Directions
Every entry below needs to be repeated exactly as written.

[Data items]
· · · · ·

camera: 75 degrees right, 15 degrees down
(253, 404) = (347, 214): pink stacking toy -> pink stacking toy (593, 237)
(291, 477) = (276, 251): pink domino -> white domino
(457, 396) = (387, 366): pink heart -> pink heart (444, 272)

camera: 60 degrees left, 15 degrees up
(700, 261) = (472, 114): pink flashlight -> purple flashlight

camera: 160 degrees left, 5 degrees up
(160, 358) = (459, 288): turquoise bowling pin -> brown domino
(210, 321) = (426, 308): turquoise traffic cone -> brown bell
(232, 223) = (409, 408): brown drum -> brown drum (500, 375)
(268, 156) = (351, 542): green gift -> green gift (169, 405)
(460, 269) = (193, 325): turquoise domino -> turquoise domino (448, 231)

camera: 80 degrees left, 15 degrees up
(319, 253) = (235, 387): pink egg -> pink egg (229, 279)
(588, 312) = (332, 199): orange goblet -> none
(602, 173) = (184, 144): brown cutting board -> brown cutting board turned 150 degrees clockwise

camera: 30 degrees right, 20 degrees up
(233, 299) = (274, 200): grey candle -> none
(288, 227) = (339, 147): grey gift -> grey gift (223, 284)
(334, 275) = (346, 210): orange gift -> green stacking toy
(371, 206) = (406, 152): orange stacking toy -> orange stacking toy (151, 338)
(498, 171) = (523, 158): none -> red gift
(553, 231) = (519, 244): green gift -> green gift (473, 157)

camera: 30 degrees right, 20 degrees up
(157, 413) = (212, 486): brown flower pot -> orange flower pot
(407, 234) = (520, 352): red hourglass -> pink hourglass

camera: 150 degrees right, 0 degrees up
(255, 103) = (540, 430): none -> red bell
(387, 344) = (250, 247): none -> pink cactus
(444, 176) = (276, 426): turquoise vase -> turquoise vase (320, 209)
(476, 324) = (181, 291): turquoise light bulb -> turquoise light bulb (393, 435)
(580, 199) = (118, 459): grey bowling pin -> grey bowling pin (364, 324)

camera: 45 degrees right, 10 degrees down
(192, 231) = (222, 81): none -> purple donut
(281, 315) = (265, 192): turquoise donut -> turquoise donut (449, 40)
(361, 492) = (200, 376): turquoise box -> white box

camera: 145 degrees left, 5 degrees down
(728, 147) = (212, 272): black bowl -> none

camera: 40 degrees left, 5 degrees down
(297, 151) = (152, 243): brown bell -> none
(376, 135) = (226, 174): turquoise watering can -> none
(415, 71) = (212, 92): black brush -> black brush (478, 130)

· · · · ·

Your response
camera: 75 degrees right, 15 degrees down
(253, 404) = (347, 214): pink stacking toy -> pink stacking toy (593, 237)
(291, 477) = (276, 251): pink domino -> white domino
(457, 396) = (387, 366): pink heart -> pink heart (444, 272)

camera: 60 degrees left, 15 degrees up
(700, 261) = (472, 114): pink flashlight -> purple flashlight

camera: 160 degrees left, 5 degrees up
(160, 358) = (459, 288): turquoise bowling pin -> brown domino
(210, 321) = (426, 308): turquoise traffic cone -> brown bell
(232, 223) = (409, 408): brown drum -> brown drum (500, 375)
(268, 156) = (351, 542): green gift -> green gift (169, 405)
(460, 269) = (193, 325): turquoise domino -> turquoise domino (448, 231)

camera: 80 degrees left, 15 degrees up
(319, 253) = (235, 387): pink egg -> pink egg (229, 279)
(588, 312) = (332, 199): orange goblet -> none
(602, 173) = (184, 144): brown cutting board -> brown cutting board turned 150 degrees clockwise

camera: 30 degrees right, 20 degrees up
(233, 299) = (274, 200): grey candle -> none
(288, 227) = (339, 147): grey gift -> grey gift (223, 284)
(334, 275) = (346, 210): orange gift -> green stacking toy
(371, 206) = (406, 152): orange stacking toy -> orange stacking toy (151, 338)
(498, 171) = (523, 158): none -> red gift
(553, 231) = (519, 244): green gift -> green gift (473, 157)

camera: 30 degrees right, 20 degrees up
(157, 413) = (212, 486): brown flower pot -> orange flower pot
(407, 234) = (520, 352): red hourglass -> pink hourglass

camera: 150 degrees right, 0 degrees up
(255, 103) = (540, 430): none -> red bell
(387, 344) = (250, 247): none -> pink cactus
(444, 176) = (276, 426): turquoise vase -> turquoise vase (320, 209)
(476, 324) = (181, 291): turquoise light bulb -> turquoise light bulb (393, 435)
(580, 199) = (118, 459): grey bowling pin -> grey bowling pin (364, 324)

camera: 45 degrees right, 10 degrees down
(192, 231) = (222, 81): none -> purple donut
(281, 315) = (265, 192): turquoise donut -> turquoise donut (449, 40)
(361, 492) = (200, 376): turquoise box -> white box

camera: 145 degrees left, 5 degrees down
(728, 147) = (212, 272): black bowl -> none

camera: 40 degrees left, 5 degrees down
(297, 151) = (152, 243): brown bell -> none
(376, 135) = (226, 174): turquoise watering can -> none
(415, 71) = (212, 92): black brush -> black brush (478, 130)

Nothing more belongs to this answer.